- WORK REQUIRED
Pictures aside, repeat every record below exactly.

- DATASET
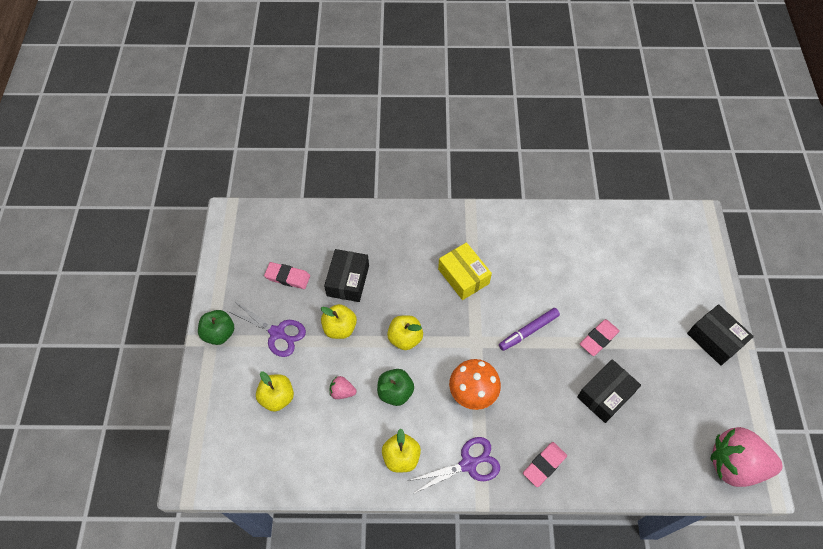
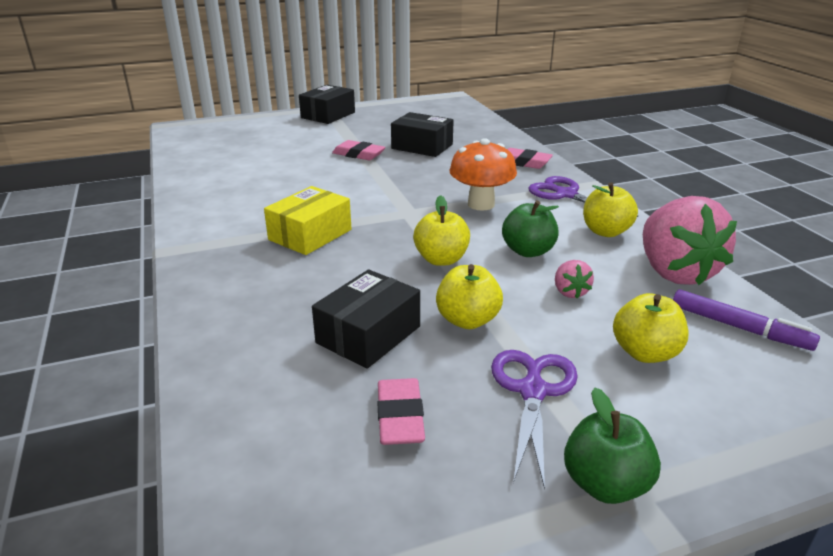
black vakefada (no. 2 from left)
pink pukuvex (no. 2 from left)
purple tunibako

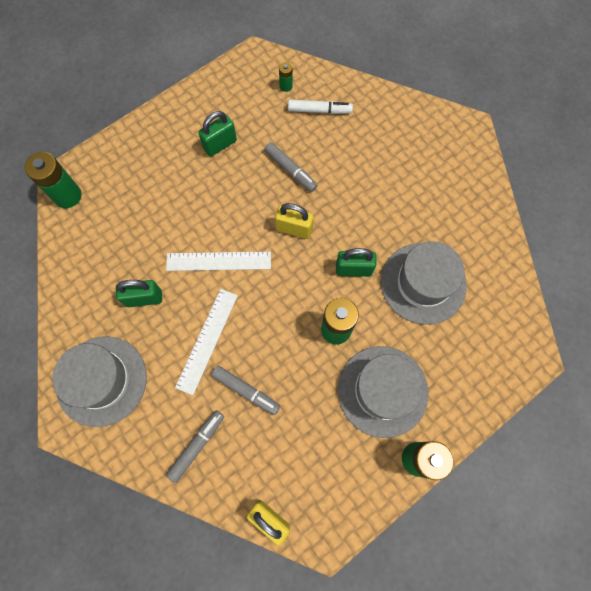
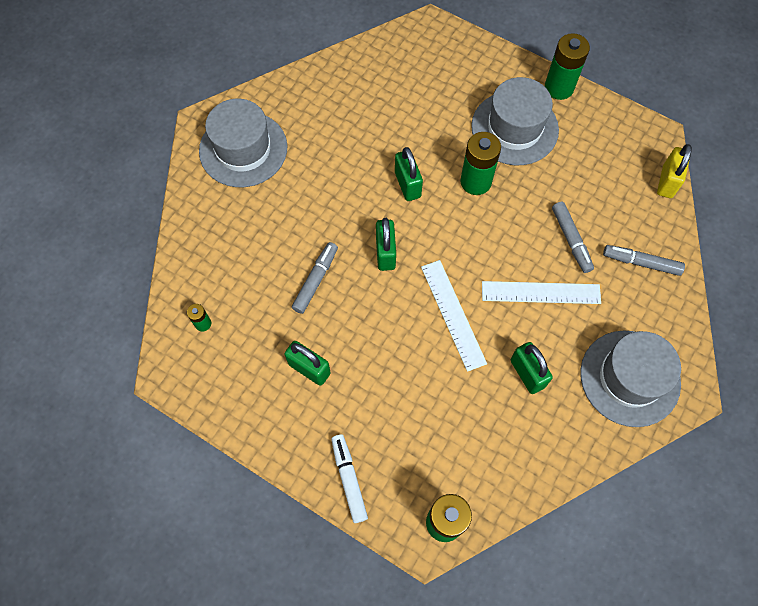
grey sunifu (no. 1 from left)
white tunibako
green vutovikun (no. 2 from left)
grey tunibako (no. 2 from left)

- REPLY TO THE EXERCISE
black vakefada (no. 2 from left)
pink pukuvex (no. 2 from left)
purple tunibako

grey sunifu (no. 1 from left)
white tunibako
green vutovikun (no. 2 from left)
grey tunibako (no. 2 from left)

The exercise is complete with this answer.